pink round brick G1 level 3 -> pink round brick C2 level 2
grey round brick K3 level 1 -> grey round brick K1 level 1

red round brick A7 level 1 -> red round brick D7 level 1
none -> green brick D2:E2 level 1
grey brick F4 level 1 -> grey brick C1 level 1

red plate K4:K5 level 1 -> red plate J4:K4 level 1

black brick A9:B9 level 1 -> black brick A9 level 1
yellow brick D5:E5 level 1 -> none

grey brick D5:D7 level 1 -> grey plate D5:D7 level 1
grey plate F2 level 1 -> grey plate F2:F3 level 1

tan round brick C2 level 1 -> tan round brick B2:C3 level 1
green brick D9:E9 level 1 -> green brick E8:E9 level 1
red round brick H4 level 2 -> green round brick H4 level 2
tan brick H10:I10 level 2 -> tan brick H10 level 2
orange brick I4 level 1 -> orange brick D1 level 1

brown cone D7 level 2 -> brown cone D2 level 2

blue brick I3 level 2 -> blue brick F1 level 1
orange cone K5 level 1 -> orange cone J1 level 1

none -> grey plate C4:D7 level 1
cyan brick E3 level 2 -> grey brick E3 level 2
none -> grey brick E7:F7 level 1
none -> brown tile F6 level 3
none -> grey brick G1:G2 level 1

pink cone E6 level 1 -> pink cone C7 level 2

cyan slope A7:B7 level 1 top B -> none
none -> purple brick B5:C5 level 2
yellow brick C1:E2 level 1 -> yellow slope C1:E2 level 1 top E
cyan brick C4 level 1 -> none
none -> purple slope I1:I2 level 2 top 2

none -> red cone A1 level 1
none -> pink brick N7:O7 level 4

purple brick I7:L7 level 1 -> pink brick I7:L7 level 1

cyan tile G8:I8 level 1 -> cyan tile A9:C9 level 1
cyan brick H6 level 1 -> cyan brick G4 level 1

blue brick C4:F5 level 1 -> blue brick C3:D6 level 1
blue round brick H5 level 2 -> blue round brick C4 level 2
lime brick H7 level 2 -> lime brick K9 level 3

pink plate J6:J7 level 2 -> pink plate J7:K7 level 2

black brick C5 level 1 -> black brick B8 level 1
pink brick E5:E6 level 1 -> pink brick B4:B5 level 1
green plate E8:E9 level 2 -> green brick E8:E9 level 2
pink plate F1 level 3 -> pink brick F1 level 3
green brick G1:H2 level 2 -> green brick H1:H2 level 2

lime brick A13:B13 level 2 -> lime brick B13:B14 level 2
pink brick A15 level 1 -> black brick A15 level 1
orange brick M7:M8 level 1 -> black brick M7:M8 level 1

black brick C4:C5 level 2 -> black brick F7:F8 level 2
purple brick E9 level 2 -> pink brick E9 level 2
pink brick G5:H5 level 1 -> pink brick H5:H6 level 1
=-=-=
** Instructions to follow **
Set down verbatim only the lines between the start of the data above and the line with "pink brick A15", both boundaries included.

** Result for this task **
pink round brick G1 level 3 -> pink round brick C2 level 2
grey round brick K3 level 1 -> grey round brick K1 level 1

red round brick A7 level 1 -> red round brick D7 level 1
none -> green brick D2:E2 level 1
grey brick F4 level 1 -> grey brick C1 level 1

red plate K4:K5 level 1 -> red plate J4:K4 level 1

black brick A9:B9 level 1 -> black brick A9 level 1
yellow brick D5:E5 level 1 -> none

grey brick D5:D7 level 1 -> grey plate D5:D7 level 1
grey plate F2 level 1 -> grey plate F2:F3 level 1

tan round brick C2 level 1 -> tan round brick B2:C3 level 1
green brick D9:E9 level 1 -> green brick E8:E9 level 1
red round brick H4 level 2 -> green round brick H4 level 2
tan brick H10:I10 level 2 -> tan brick H10 level 2
orange brick I4 level 1 -> orange brick D1 level 1

brown cone D7 level 2 -> brown cone D2 level 2

blue brick I3 level 2 -> blue brick F1 level 1
orange cone K5 level 1 -> orange cone J1 level 1

none -> grey plate C4:D7 level 1
cyan brick E3 level 2 -> grey brick E3 level 2
none -> grey brick E7:F7 level 1
none -> brown tile F6 level 3
none -> grey brick G1:G2 level 1

pink cone E6 level 1 -> pink cone C7 level 2

cyan slope A7:B7 level 1 top B -> none
none -> purple brick B5:C5 level 2
yellow brick C1:E2 level 1 -> yellow slope C1:E2 level 1 top E
cyan brick C4 level 1 -> none
none -> purple slope I1:I2 level 2 top 2

none -> red cone A1 level 1
none -> pink brick N7:O7 level 4

purple brick I7:L7 level 1 -> pink brick I7:L7 level 1

cyan tile G8:I8 level 1 -> cyan tile A9:C9 level 1
cyan brick H6 level 1 -> cyan brick G4 level 1

blue brick C4:F5 level 1 -> blue brick C3:D6 level 1
blue round brick H5 level 2 -> blue round brick C4 level 2
lime brick H7 level 2 -> lime brick K9 level 3

pink plate J6:J7 level 2 -> pink plate J7:K7 level 2

black brick C5 level 1 -> black brick B8 level 1
pink brick E5:E6 level 1 -> pink brick B4:B5 level 1
green plate E8:E9 level 2 -> green brick E8:E9 level 2
pink plate F1 level 3 -> pink brick F1 level 3
green brick G1:H2 level 2 -> green brick H1:H2 level 2

lime brick A13:B13 level 2 -> lime brick B13:B14 level 2
pink brick A15 level 1 -> black brick A15 level 1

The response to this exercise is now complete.